Copy out every one of these rows word for word, keeping them in the same order, but omit the picture.

Stored items from a collection
[start]

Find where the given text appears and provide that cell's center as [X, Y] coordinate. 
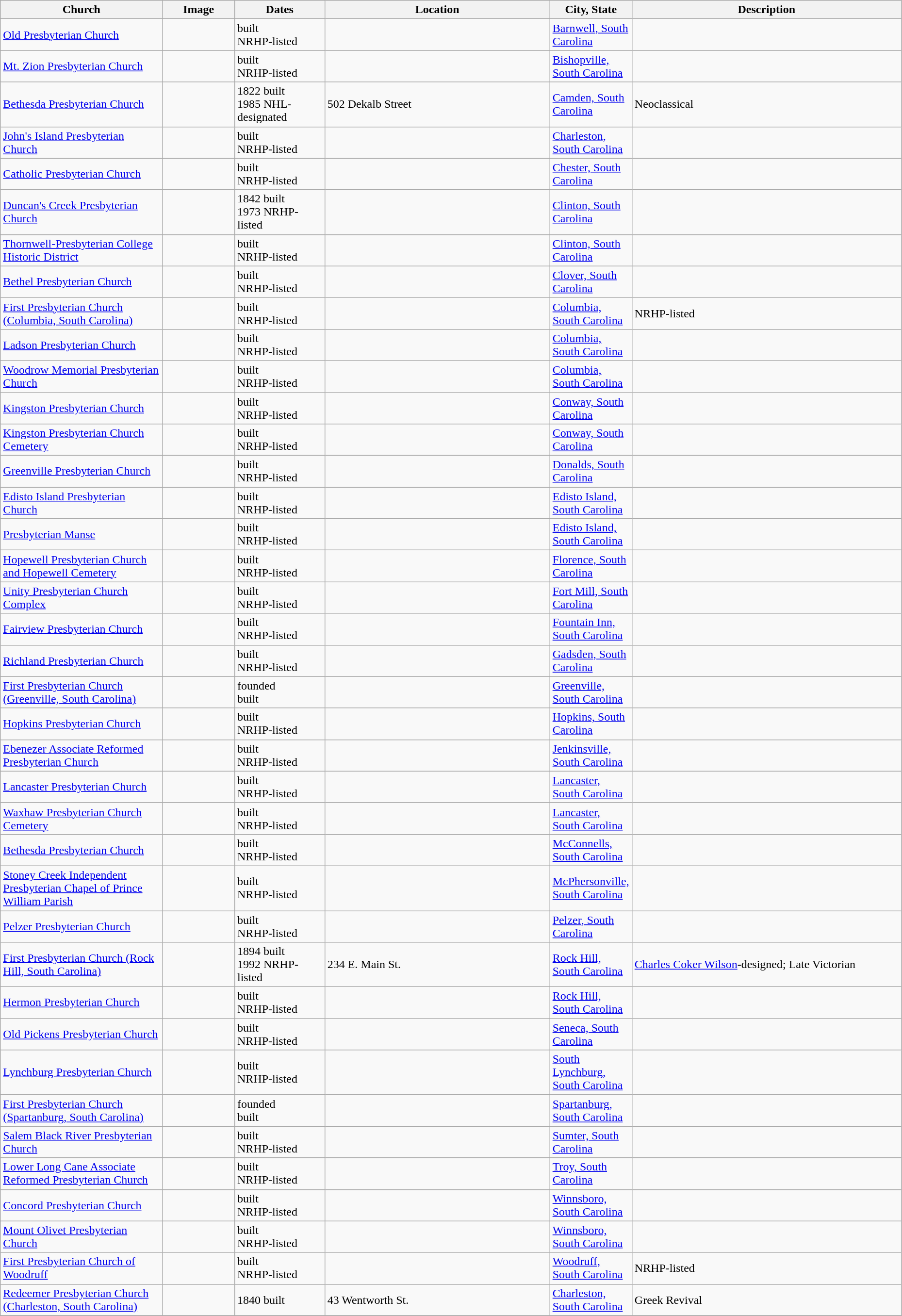
1840 built [279, 1299]
Troy, South Carolina [591, 1173]
McConnells, South Carolina [591, 850]
Donalds, South Carolina [591, 472]
Sumter, South Carolina [591, 1142]
Hopkins Presbyterian Church [82, 724]
First Presbyterian Church (Spartanburg, South Carolina) [82, 1110]
Camden, South Carolina [591, 104]
Greek Revival [767, 1299]
Thornwell-Presbyterian College Historic District [82, 250]
1842 built1973 NRHP-listed [279, 212]
Chester, South Carolina [591, 174]
Fairview Presbyterian Church [82, 629]
Jenkinsville, South Carolina [591, 755]
Dates [279, 10]
Unity Presbyterian Church Complex [82, 598]
Greenville Presbyterian Church [82, 472]
First Presbyterian Church (Greenville, South Carolina) [82, 692]
Location [437, 10]
43 Wentworth St. [437, 1299]
1822 built 1985 NHL-designated [279, 104]
South Lynchburg, South Carolina [591, 1072]
502 Dekalb Street [437, 104]
Catholic Presbyterian Church [82, 174]
First Presbyterian Church of Woodruff [82, 1268]
Old Presbyterian Church [82, 35]
234 E. Main St. [437, 965]
Neoclassical [767, 104]
Church [82, 10]
City, State [591, 10]
Lynchburg Presbyterian Church [82, 1072]
First Presbyterian Church (Columbia, South Carolina) [82, 313]
Kingston Presbyterian Church [82, 408]
Greenville, South Carolina [591, 692]
Hopewell Presbyterian Church and Hopewell Cemetery [82, 566]
Seneca, South Carolina [591, 1034]
Woodrow Memorial Presbyterian Church [82, 377]
Ebenezer Associate Reformed Presbyterian Church [82, 755]
Image [199, 10]
Pelzer Presbyterian Church [82, 926]
Barnwell, South Carolina [591, 35]
Mount Olivet Presbyterian Church [82, 1236]
Hermon Presbyterian Church [82, 1002]
Kingston Presbyterian Church Cemetery [82, 440]
Spartanburg, South Carolina [591, 1110]
Stoney Creek Independent Presbyterian Chapel of Prince William Parish [82, 888]
Old Pickens Presbyterian Church [82, 1034]
Richland Presbyterian Church [82, 661]
John's Island Presbyterian Church [82, 143]
Redeemer Presbyterian Church (Charleston, South Carolina) [82, 1299]
Gadsden, South Carolina [591, 661]
Bethel Presbyterian Church [82, 281]
Concord Presbyterian Church [82, 1205]
McPhersonville, South Carolina [591, 888]
Description [767, 10]
Florence, South Carolina [591, 566]
Mt. Zion Presbyterian Church [82, 66]
Pelzer, South Carolina [591, 926]
Edisto Island Presbyterian Church [82, 503]
Fort Mill, South Carolina [591, 598]
Woodruff, South Carolina [591, 1268]
Hopkins, South Carolina [591, 724]
Salem Black River Presbyterian Church [82, 1142]
Waxhaw Presbyterian Church Cemetery [82, 818]
Bishopville, South Carolina [591, 66]
1894 built1992 NRHP-listed [279, 965]
First Presbyterian Church (Rock Hill, South Carolina) [82, 965]
Lancaster Presbyterian Church [82, 787]
Clover, South Carolina [591, 281]
Duncan's Creek Presbyterian Church [82, 212]
Presbyterian Manse [82, 535]
Fountain Inn, South Carolina [591, 629]
Ladson Presbyterian Church [82, 344]
Lower Long Cane Associate Reformed Presbyterian Church [82, 1173]
Charles Coker Wilson-designed; Late Victorian [767, 965]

[end]

Response for this exercise.
Find where the given text appears and provide that cell's center as [X, Y] coordinate. 
1840 built [279, 1299]
Troy, South Carolina [591, 1173]
McConnells, South Carolina [591, 850]
Donalds, South Carolina [591, 472]
Sumter, South Carolina [591, 1142]
Hopkins Presbyterian Church [82, 724]
First Presbyterian Church (Spartanburg, South Carolina) [82, 1110]
Camden, South Carolina [591, 104]
Greek Revival [767, 1299]
Thornwell-Presbyterian College Historic District [82, 250]
1842 built1973 NRHP-listed [279, 212]
Chester, South Carolina [591, 174]
Fairview Presbyterian Church [82, 629]
Jenkinsville, South Carolina [591, 755]
Dates [279, 10]
Unity Presbyterian Church Complex [82, 598]
Greenville Presbyterian Church [82, 472]
First Presbyterian Church (Greenville, South Carolina) [82, 692]
Location [437, 10]
43 Wentworth St. [437, 1299]
1822 built 1985 NHL-designated [279, 104]
South Lynchburg, South Carolina [591, 1072]
502 Dekalb Street [437, 104]
Catholic Presbyterian Church [82, 174]
First Presbyterian Church of Woodruff [82, 1268]
Old Presbyterian Church [82, 35]
234 E. Main St. [437, 965]
Neoclassical [767, 104]
Church [82, 10]
City, State [591, 10]
Lynchburg Presbyterian Church [82, 1072]
First Presbyterian Church (Columbia, South Carolina) [82, 313]
Kingston Presbyterian Church [82, 408]
Greenville, South Carolina [591, 692]
Hopewell Presbyterian Church and Hopewell Cemetery [82, 566]
Seneca, South Carolina [591, 1034]
Woodrow Memorial Presbyterian Church [82, 377]
Ebenezer Associate Reformed Presbyterian Church [82, 755]
Image [199, 10]
Pelzer Presbyterian Church [82, 926]
Barnwell, South Carolina [591, 35]
Mount Olivet Presbyterian Church [82, 1236]
Hermon Presbyterian Church [82, 1002]
Kingston Presbyterian Church Cemetery [82, 440]
Spartanburg, South Carolina [591, 1110]
Stoney Creek Independent Presbyterian Chapel of Prince William Parish [82, 888]
Old Pickens Presbyterian Church [82, 1034]
Richland Presbyterian Church [82, 661]
John's Island Presbyterian Church [82, 143]
Redeemer Presbyterian Church (Charleston, South Carolina) [82, 1299]
Gadsden, South Carolina [591, 661]
Bethel Presbyterian Church [82, 281]
Concord Presbyterian Church [82, 1205]
McPhersonville, South Carolina [591, 888]
Description [767, 10]
Florence, South Carolina [591, 566]
Mt. Zion Presbyterian Church [82, 66]
Pelzer, South Carolina [591, 926]
Edisto Island Presbyterian Church [82, 503]
Fort Mill, South Carolina [591, 598]
Woodruff, South Carolina [591, 1268]
Hopkins, South Carolina [591, 724]
Salem Black River Presbyterian Church [82, 1142]
Waxhaw Presbyterian Church Cemetery [82, 818]
Bishopville, South Carolina [591, 66]
1894 built1992 NRHP-listed [279, 965]
First Presbyterian Church (Rock Hill, South Carolina) [82, 965]
Lancaster Presbyterian Church [82, 787]
Clover, South Carolina [591, 281]
Duncan's Creek Presbyterian Church [82, 212]
Presbyterian Manse [82, 535]
Fountain Inn, South Carolina [591, 629]
Ladson Presbyterian Church [82, 344]
Lower Long Cane Associate Reformed Presbyterian Church [82, 1173]
Charles Coker Wilson-designed; Late Victorian [767, 965]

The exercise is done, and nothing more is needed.